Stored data
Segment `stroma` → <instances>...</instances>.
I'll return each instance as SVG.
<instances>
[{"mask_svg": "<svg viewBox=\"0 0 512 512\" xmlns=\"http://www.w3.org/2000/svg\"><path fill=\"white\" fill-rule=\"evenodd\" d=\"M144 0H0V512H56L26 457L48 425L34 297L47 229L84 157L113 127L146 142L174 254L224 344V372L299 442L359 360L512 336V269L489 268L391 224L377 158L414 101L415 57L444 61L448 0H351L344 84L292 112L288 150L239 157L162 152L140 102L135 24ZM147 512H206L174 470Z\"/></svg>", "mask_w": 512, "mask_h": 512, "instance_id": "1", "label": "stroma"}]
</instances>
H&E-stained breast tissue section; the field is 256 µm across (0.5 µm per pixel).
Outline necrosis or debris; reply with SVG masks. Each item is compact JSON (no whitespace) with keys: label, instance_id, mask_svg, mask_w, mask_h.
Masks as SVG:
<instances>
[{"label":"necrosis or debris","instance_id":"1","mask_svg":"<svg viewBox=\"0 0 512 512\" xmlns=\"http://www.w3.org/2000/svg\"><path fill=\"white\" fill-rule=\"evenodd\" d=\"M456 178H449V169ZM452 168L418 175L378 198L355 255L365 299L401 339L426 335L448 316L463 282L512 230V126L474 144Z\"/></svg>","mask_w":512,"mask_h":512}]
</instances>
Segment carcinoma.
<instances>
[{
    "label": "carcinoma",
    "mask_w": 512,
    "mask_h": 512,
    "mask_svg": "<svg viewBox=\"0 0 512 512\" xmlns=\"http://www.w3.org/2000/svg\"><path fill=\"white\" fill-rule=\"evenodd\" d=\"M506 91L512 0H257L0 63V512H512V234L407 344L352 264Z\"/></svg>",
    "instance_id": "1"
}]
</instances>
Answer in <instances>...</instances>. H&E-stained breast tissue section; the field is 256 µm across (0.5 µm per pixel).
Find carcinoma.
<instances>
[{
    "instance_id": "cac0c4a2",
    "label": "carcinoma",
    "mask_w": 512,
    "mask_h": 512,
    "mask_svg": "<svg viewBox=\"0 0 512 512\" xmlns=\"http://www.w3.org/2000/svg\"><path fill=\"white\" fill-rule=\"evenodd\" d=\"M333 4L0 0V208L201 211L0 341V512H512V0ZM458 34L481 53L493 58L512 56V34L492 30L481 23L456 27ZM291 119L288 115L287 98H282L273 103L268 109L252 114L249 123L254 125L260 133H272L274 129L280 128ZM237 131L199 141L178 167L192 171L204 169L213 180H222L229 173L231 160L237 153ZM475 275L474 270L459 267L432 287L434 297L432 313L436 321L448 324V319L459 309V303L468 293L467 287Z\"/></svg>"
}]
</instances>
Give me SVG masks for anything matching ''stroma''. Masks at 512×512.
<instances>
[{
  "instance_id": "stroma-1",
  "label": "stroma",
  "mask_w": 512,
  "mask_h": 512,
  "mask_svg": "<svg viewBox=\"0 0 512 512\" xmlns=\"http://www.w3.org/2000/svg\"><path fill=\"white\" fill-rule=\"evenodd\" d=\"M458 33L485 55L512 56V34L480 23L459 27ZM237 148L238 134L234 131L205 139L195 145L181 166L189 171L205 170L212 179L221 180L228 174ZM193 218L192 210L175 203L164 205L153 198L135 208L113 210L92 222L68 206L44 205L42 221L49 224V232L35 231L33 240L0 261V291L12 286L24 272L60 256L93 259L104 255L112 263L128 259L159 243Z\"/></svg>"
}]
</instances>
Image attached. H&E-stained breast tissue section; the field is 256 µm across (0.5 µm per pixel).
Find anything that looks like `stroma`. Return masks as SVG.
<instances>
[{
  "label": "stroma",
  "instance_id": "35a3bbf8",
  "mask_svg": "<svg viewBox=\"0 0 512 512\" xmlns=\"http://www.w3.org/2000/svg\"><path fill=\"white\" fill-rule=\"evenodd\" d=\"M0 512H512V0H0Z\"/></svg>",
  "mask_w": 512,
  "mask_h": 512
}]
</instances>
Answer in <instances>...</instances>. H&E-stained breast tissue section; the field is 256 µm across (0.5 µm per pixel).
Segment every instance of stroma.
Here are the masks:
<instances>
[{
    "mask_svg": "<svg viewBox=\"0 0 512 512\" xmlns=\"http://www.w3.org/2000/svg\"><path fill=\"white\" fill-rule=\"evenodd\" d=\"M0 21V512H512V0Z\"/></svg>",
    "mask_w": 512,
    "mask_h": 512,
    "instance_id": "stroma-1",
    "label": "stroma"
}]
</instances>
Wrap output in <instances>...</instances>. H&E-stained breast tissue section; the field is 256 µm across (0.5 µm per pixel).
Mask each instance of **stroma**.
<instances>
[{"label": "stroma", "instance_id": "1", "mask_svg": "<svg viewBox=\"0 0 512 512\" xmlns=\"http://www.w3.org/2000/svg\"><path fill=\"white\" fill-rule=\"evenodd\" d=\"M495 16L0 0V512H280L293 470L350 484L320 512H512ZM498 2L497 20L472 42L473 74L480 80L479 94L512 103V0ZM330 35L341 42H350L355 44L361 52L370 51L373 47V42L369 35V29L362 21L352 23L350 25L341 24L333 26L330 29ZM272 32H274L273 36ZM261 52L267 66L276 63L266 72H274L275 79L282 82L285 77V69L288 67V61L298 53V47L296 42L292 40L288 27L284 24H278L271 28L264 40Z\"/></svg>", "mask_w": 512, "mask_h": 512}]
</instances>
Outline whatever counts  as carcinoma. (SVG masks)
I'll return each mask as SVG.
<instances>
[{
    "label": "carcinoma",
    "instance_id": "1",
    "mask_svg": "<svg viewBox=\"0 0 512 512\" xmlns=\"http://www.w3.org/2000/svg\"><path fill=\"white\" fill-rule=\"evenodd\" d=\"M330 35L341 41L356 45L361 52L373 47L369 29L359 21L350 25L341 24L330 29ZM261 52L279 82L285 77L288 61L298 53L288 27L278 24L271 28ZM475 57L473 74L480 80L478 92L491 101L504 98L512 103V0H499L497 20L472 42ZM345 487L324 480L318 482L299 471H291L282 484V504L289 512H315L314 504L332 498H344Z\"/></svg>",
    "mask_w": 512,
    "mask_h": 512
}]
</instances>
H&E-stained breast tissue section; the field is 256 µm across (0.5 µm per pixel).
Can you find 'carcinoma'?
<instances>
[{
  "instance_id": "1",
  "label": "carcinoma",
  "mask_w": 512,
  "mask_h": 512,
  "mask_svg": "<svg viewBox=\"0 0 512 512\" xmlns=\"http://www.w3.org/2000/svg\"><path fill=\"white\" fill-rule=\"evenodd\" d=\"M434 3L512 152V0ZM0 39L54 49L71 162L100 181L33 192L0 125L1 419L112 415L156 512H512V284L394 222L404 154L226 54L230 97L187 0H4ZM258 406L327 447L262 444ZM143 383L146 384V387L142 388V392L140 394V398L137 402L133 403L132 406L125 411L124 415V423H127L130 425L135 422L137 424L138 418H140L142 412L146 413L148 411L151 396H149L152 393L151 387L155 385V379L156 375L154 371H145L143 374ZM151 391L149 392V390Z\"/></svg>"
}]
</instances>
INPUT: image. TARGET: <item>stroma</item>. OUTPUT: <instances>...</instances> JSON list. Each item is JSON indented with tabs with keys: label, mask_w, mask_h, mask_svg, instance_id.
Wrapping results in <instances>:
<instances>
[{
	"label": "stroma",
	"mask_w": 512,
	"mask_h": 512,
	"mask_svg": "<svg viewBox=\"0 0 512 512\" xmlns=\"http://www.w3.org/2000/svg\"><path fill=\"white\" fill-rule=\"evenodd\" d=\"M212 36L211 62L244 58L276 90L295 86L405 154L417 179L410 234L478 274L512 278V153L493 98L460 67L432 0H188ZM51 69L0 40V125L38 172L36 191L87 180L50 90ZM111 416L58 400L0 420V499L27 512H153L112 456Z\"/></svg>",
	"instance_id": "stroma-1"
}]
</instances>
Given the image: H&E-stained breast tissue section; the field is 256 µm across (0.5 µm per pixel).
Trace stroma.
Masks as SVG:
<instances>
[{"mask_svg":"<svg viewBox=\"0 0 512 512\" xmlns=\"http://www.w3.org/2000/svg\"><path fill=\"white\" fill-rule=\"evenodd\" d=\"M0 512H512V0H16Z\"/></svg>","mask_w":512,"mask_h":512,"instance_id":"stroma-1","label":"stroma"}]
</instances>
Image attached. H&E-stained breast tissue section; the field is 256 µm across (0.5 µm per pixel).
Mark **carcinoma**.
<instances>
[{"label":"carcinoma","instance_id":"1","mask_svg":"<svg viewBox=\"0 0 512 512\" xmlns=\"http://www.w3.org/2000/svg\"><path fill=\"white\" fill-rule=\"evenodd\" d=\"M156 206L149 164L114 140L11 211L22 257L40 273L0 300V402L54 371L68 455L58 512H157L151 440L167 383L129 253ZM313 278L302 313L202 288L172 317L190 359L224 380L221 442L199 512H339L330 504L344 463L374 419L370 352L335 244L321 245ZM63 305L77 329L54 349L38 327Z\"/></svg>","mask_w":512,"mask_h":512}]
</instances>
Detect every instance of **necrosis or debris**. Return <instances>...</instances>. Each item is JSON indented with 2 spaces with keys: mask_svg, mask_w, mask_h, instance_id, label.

▶ Aim of the task
Transcribe, word for word, every line from the line with "Find anything that" to the line with "Wrap output in", inclusive, and output nothing else.

▶ Result of this exercise
Find anything that looks like `stroma`. Return masks as SVG.
<instances>
[{
  "label": "stroma",
  "instance_id": "35a3bbf8",
  "mask_svg": "<svg viewBox=\"0 0 512 512\" xmlns=\"http://www.w3.org/2000/svg\"><path fill=\"white\" fill-rule=\"evenodd\" d=\"M0 512H512V0H0Z\"/></svg>",
  "mask_w": 512,
  "mask_h": 512
}]
</instances>
Answer in <instances>...</instances>. H&E-stained breast tissue section; the field is 256 µm across (0.5 µm per pixel).
Segment every instance of stroma.
Here are the masks:
<instances>
[{
    "mask_svg": "<svg viewBox=\"0 0 512 512\" xmlns=\"http://www.w3.org/2000/svg\"><path fill=\"white\" fill-rule=\"evenodd\" d=\"M0 21V512H512V0Z\"/></svg>",
    "mask_w": 512,
    "mask_h": 512,
    "instance_id": "stroma-1",
    "label": "stroma"
}]
</instances>
Wrap output in <instances>...</instances>. H&E-stained breast tissue section; the field is 256 µm across (0.5 µm per pixel).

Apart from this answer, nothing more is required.